• [THE TASK]: Look through the records below and state how many lines carry the string "grey", adding nothing.

===== RECORDS =====

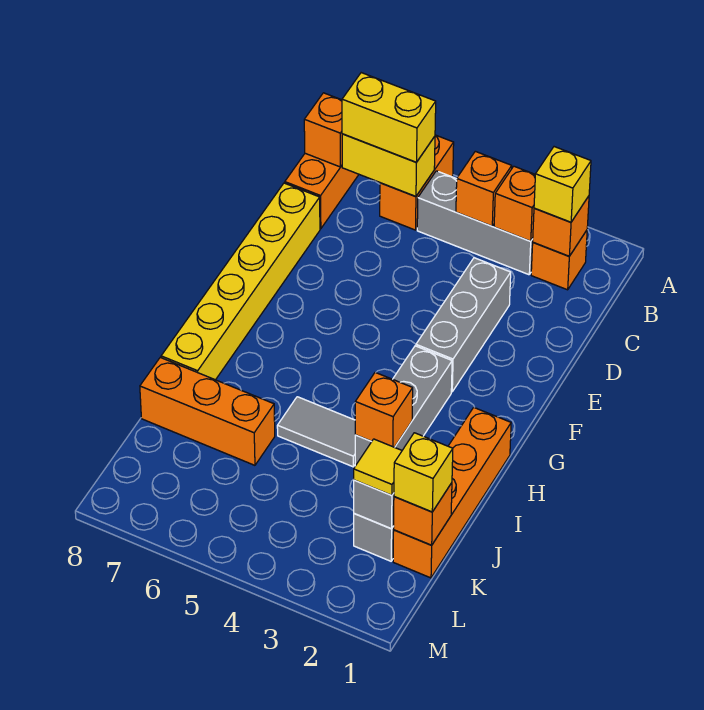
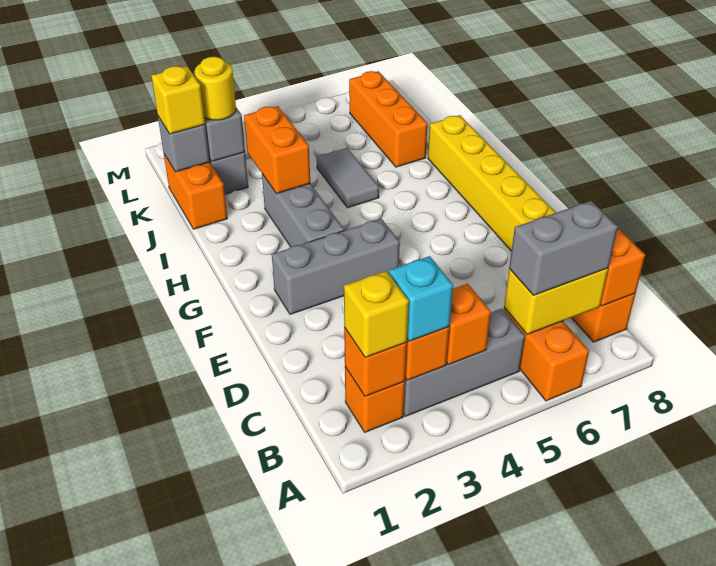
none -> cyan brick B3 level 3
yellow brick B6:B7 level 3 -> grey brick B6:B7 level 3
grey brick D3:F3 level 1 -> grey brick F2:F4 level 1
orange brick H1:K1 level 1 -> orange brick J1:K1 level 1
orange brick I3 level 2 -> orange brick I3:J3 level 2
grey tile I4:I5 level 1 -> grey tile I5:J5 level 1
orange brick J6:J8 level 1 -> orange brick J7:L7 level 1
orange brick K1 level 2 -> grey brick K1 level 2
yellow tile K2 level 3 -> yellow round brick K2 level 3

=====

• [RESPONSE FOR THIS EXERCISE]: 4